**Source material:**
=== Section Start ===

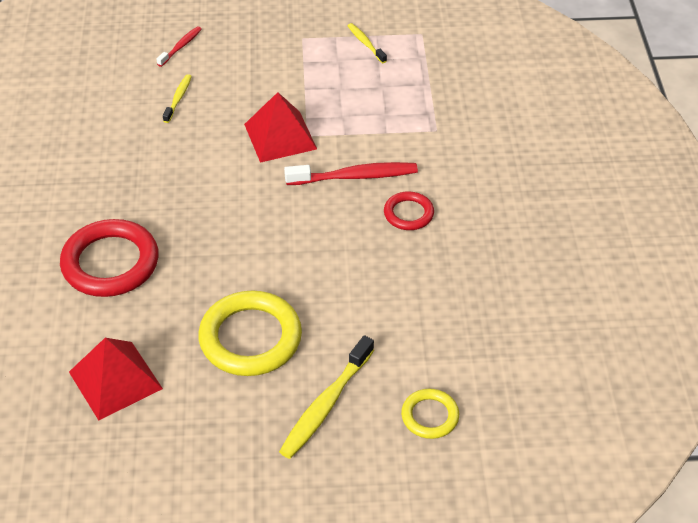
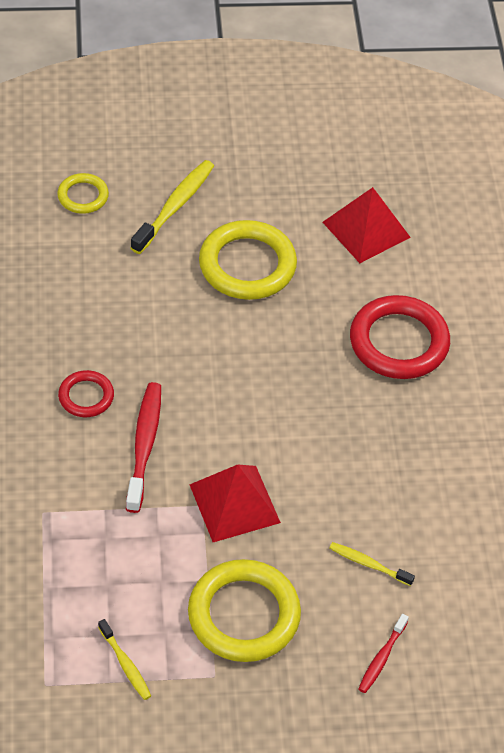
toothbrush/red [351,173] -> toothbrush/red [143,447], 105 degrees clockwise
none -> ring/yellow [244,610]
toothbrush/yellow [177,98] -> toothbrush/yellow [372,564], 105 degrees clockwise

=== Section End ===

Give the count of lines in the listing above that hold the word "clockwise", and say nothing else.

2